### Source information
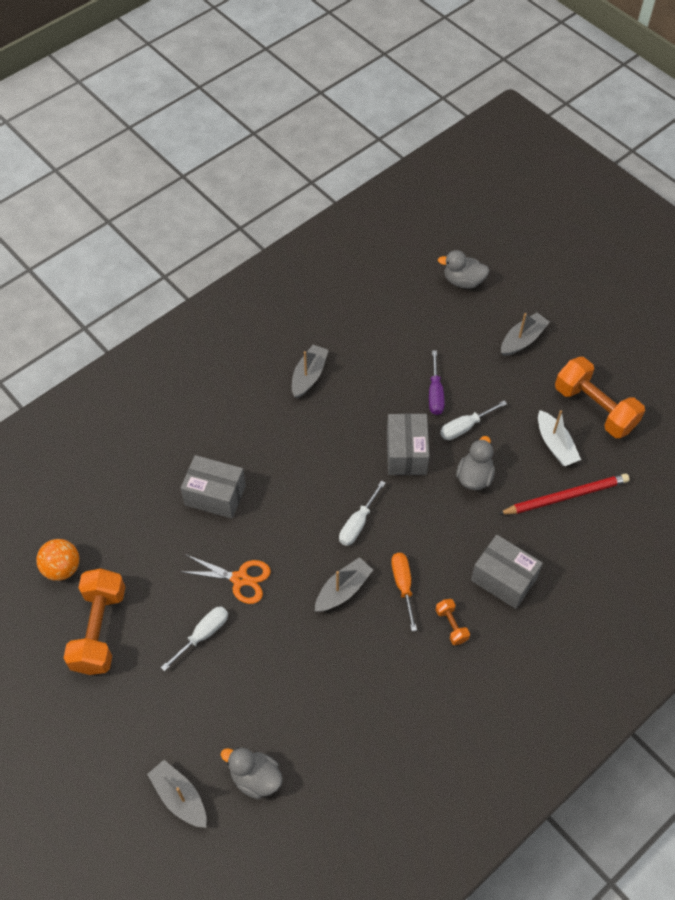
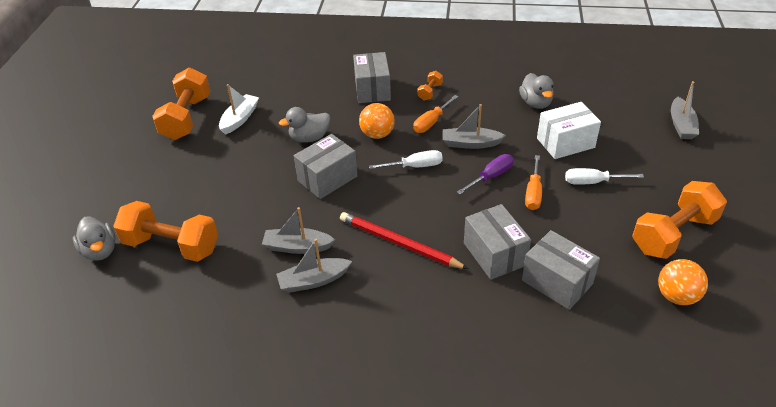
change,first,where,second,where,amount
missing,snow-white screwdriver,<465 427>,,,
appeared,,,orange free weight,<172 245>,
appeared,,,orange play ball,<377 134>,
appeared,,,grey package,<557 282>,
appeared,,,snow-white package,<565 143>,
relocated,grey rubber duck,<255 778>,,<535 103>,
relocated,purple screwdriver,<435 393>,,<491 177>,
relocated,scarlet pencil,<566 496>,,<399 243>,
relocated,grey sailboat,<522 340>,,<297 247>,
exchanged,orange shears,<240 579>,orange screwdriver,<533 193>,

### Assigned task
Would you please retype the material above exactly and leave out each picture?

### Reply
change,first,where,second,where,amount
missing,snow-white screwdriver,<465 427>,,,
appeared,,,orange free weight,<172 245>,
appeared,,,orange play ball,<377 134>,
appeared,,,grey package,<557 282>,
appeared,,,snow-white package,<565 143>,
relocated,grey rubber duck,<255 778>,,<535 103>,
relocated,purple screwdriver,<435 393>,,<491 177>,
relocated,scarlet pencil,<566 496>,,<399 243>,
relocated,grey sailboat,<522 340>,,<297 247>,
exchanged,orange shears,<240 579>,orange screwdriver,<533 193>,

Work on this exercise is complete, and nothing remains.